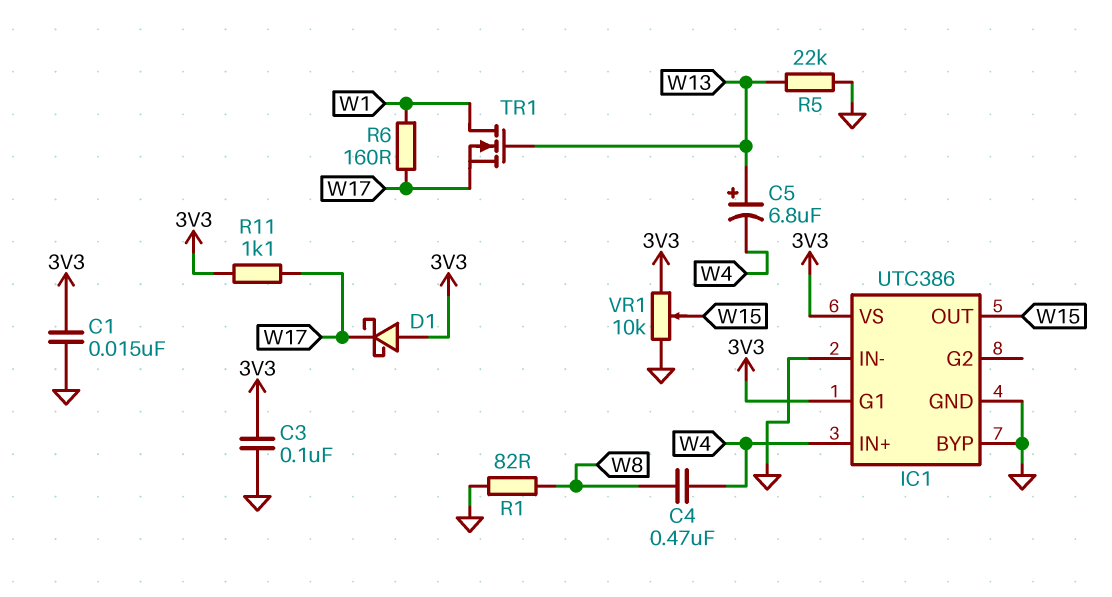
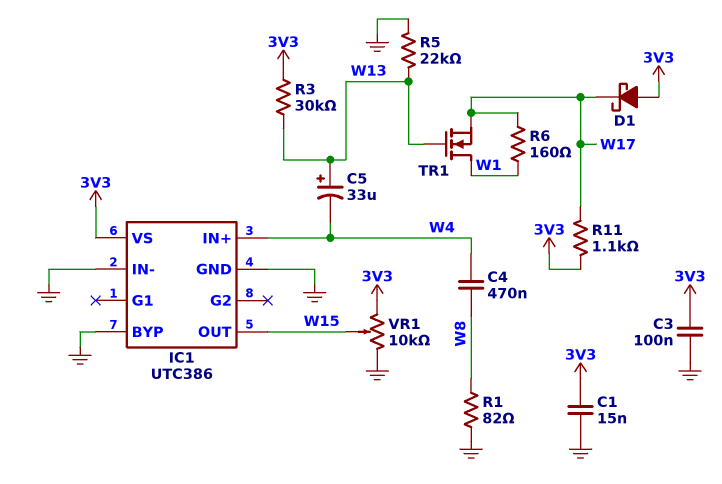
C5: 6.8uF (plus W13, minus W4) -> 33uF (plus W13, minus W4)
IC1 pin G1: 3V3 -> none
R3: none -> 30k (3V3, W13)

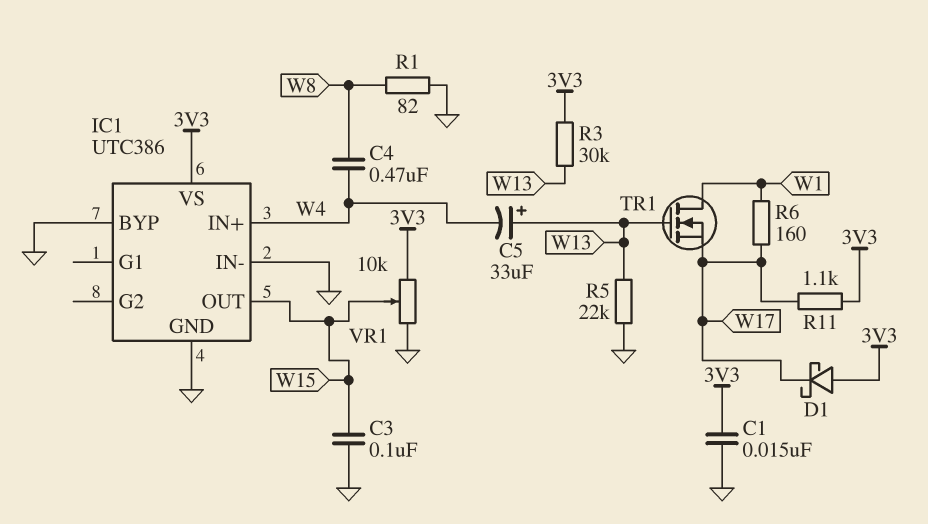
C3: 100nF (3V3, GND) -> 100nF (GND, W15)

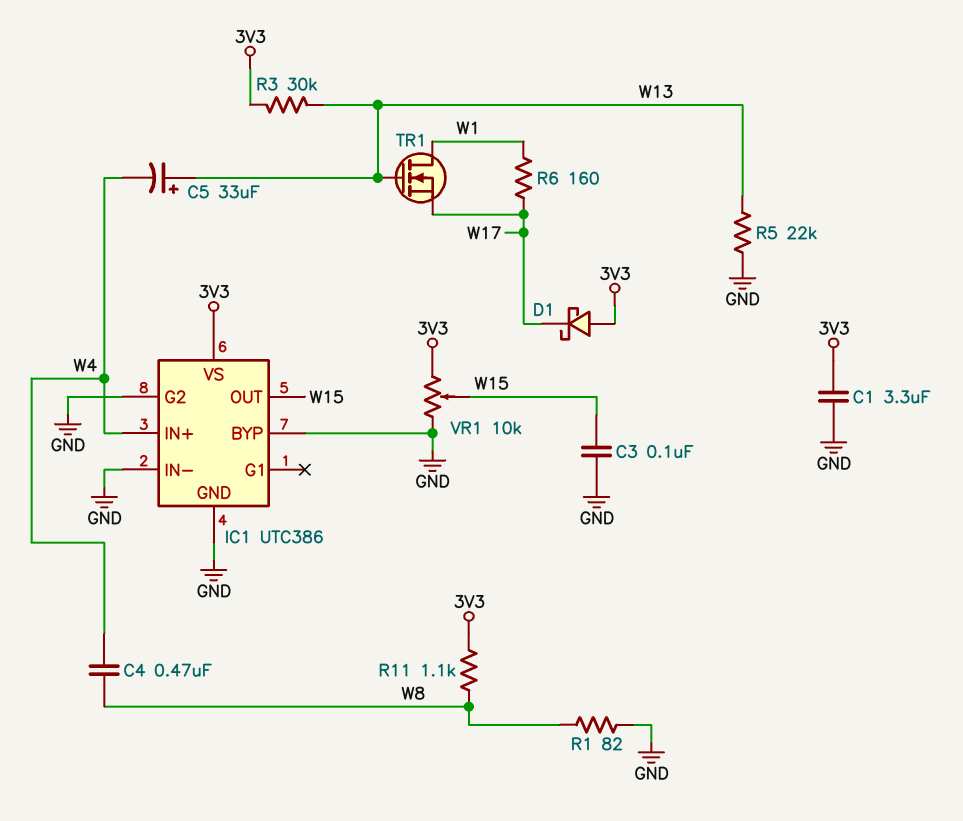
C1: 15nF (3V3, GND) -> 3.3uF (3V3, GND)
IC1 pin G2: none -> GND
R11: 1.1k (3V3, W17) -> 1.1k (3V3, W8)

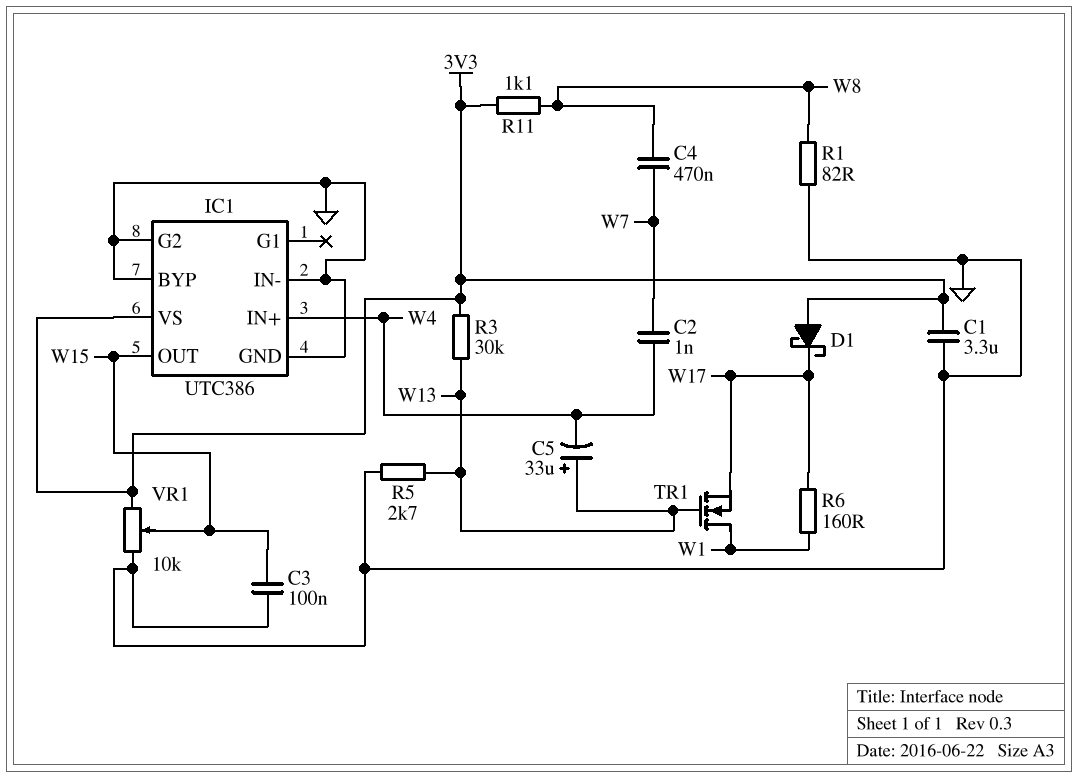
C2: none -> 1nF (W4, W7)
C4: 470nF (W4, W8) -> 470nF (W7, W8)
R5: 22k (GND, W13) -> 2.7k (GND, W13)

- _PROMPT_: Take the line that contains "R11: 1.1k (3V3, W17) -> 1.1k (3V3, W8)" and every line after it down to the last line of the entries above, and output them exactly, with nothing else and no pictures.

- _EXERCISE RESPONSE_:
R11: 1.1k (3V3, W17) -> 1.1k (3V3, W8)

C2: none -> 1nF (W4, W7)
C4: 470nF (W4, W8) -> 470nF (W7, W8)
R5: 22k (GND, W13) -> 2.7k (GND, W13)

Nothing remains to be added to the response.